→ **Work required**:
In the records below, find the line with "pink square: (55, 50) -> (51, 43), moved" and repeat exactly every line from it through the line with "orange arrow: (47, 92)". Pictures stay out.

→ **Data for analysis**:
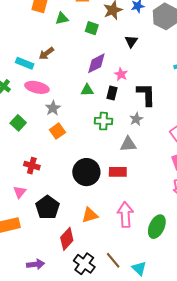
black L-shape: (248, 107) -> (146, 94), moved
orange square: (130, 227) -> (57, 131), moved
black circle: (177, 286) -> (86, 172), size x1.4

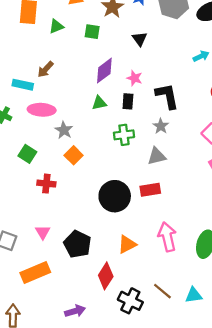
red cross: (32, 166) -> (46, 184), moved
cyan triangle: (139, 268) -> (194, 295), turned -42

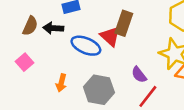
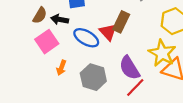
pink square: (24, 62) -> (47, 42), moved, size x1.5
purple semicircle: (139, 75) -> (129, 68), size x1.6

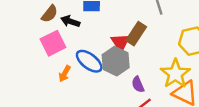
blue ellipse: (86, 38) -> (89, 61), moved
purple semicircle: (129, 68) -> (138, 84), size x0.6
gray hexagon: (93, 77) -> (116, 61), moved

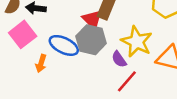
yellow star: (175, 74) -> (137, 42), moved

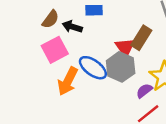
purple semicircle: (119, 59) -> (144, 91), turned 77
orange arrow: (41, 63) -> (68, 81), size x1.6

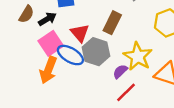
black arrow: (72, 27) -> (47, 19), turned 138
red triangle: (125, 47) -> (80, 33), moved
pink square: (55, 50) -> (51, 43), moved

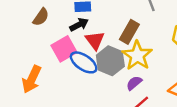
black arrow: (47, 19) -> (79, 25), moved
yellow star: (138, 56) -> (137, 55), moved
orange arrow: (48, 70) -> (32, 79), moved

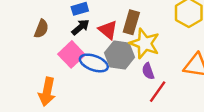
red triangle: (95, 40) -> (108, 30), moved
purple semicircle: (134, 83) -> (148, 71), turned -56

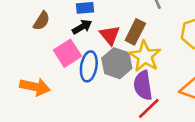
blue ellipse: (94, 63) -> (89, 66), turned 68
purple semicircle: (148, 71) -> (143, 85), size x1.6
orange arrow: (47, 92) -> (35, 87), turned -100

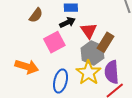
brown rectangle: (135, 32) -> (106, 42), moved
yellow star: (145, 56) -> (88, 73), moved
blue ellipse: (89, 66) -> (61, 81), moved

→ **Solution for this exercise**:
pink square: (55, 50) -> (51, 43), moved

black arrow: (47, 19) -> (79, 25), moved
yellow star: (138, 56) -> (137, 55), moved
orange arrow: (48, 70) -> (32, 79), moved

red triangle: (95, 40) -> (108, 30), moved
purple semicircle: (134, 83) -> (148, 71), turned -56

blue ellipse: (94, 63) -> (89, 66), turned 68
purple semicircle: (148, 71) -> (143, 85), size x1.6
orange arrow: (47, 92) -> (35, 87), turned -100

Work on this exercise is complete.